[Collected data]
******

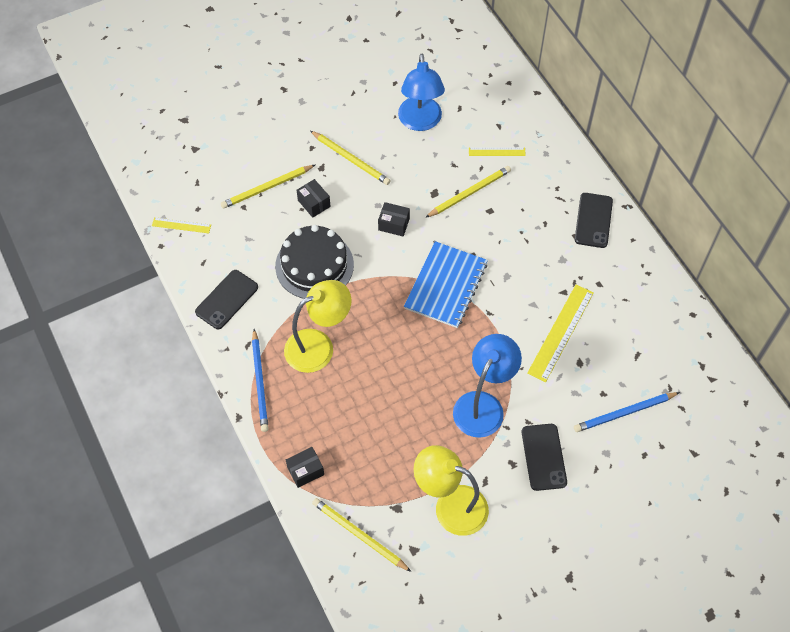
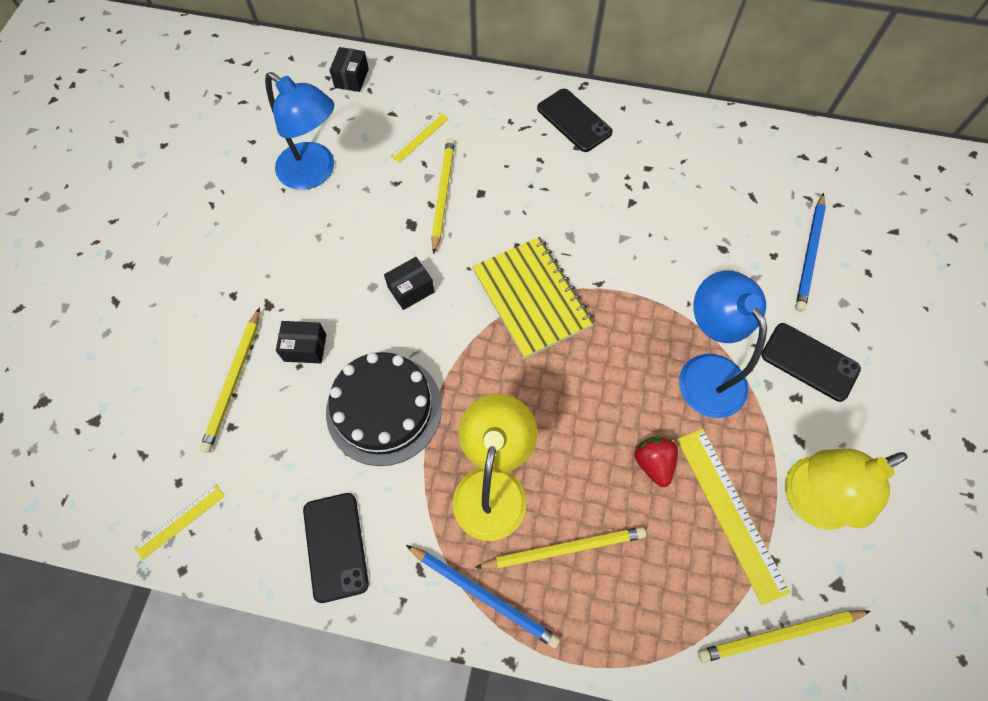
camera: 50 degrees left, 5 degrees up
(305, 471) = (648, 634): black box -> black box (351, 78)
(350, 159) = (289, 269): yellow pencil -> yellow pencil (563, 549)
(401, 414) = (653, 463): none -> red strawberry
(446, 286) = (532, 298): blue notebook -> yellow notebook
(561, 332) = (675, 239): yellow ruler -> yellow ruler (730, 512)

******

Look through the entries above; copy every line holding the string "yellow".

(350, 159) = (289, 269): yellow pencil -> yellow pencil (563, 549)
(446, 286) = (532, 298): blue notebook -> yellow notebook
(561, 332) = (675, 239): yellow ruler -> yellow ruler (730, 512)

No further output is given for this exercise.